> **Problem description**: Using the data below, return the stretch from the line that contains "blue egg: 1 -> 2" through the line that contains "white egg: 1 -> 4", both included, exactly as it stands and nothing beyond it.

> **Records supplied**:
************
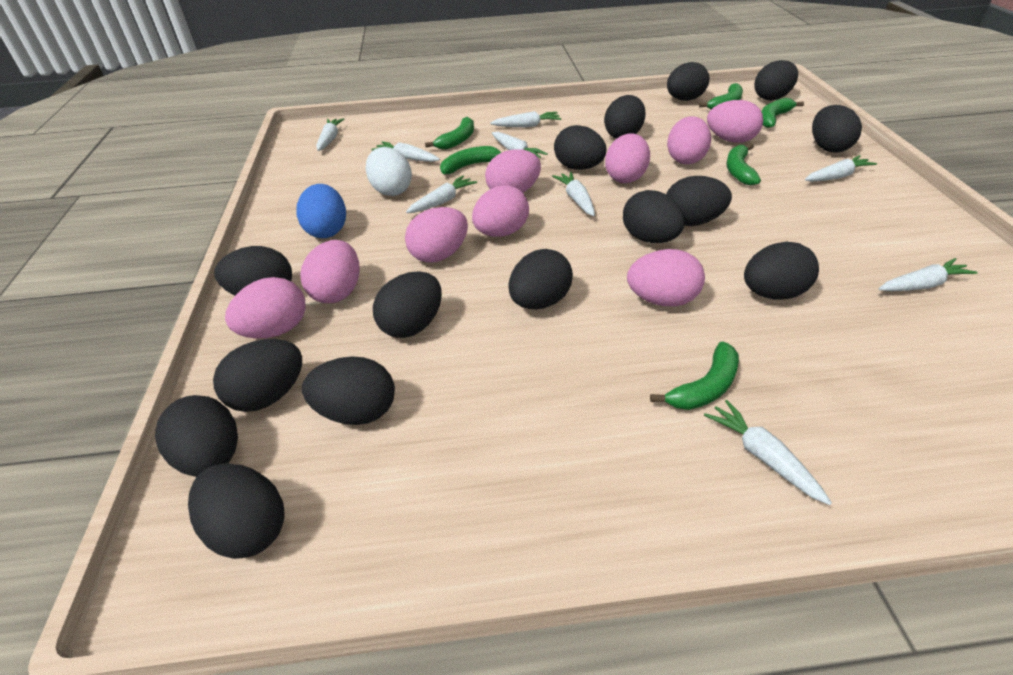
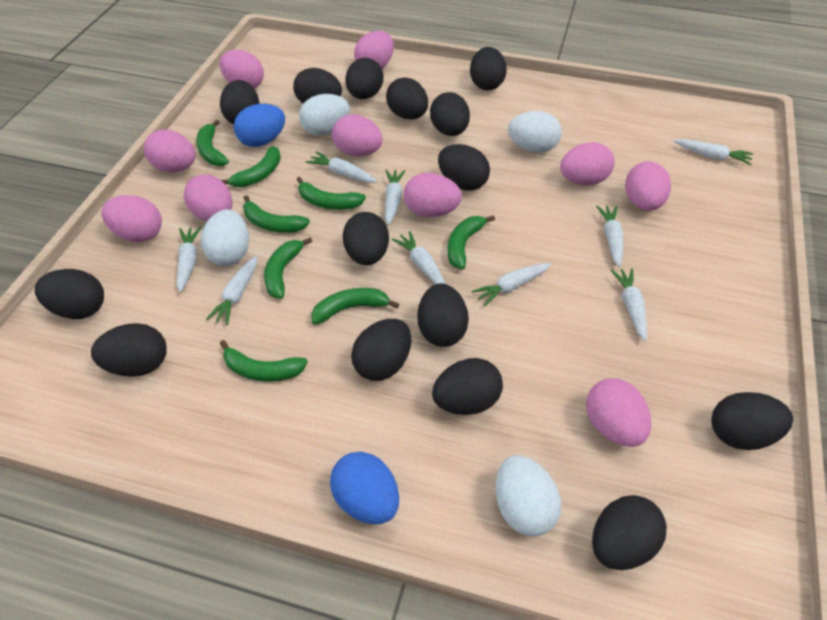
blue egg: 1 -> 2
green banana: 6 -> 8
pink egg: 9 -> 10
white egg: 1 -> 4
************
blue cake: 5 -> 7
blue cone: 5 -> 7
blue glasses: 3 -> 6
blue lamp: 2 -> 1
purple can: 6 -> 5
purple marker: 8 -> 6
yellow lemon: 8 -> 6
************
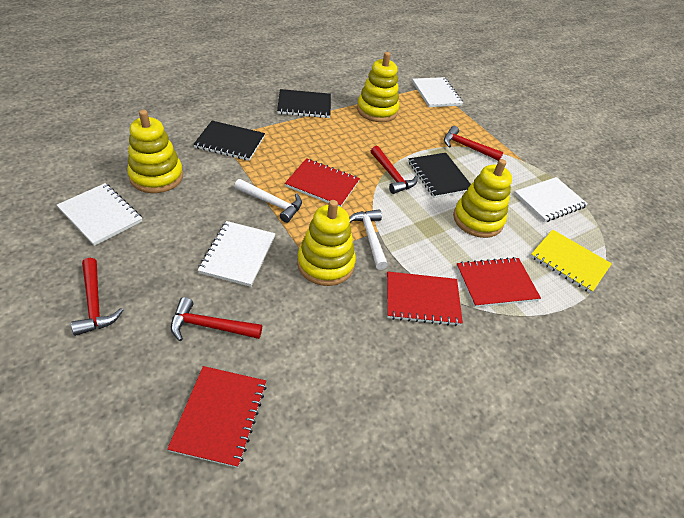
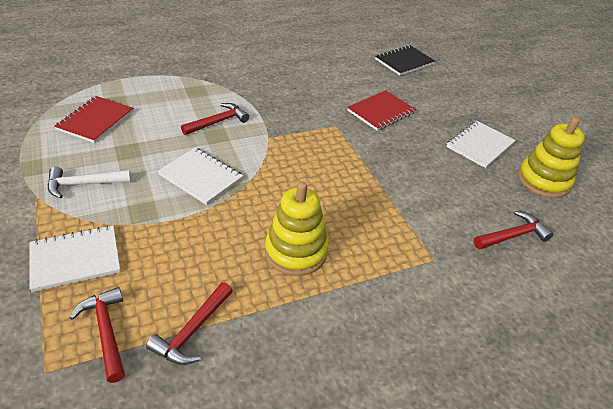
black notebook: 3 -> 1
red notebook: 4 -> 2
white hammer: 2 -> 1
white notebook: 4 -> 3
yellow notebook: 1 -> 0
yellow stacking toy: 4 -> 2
************
> **Exercise solution**:
blue egg: 1 -> 2
green banana: 6 -> 8
pink egg: 9 -> 10
white egg: 1 -> 4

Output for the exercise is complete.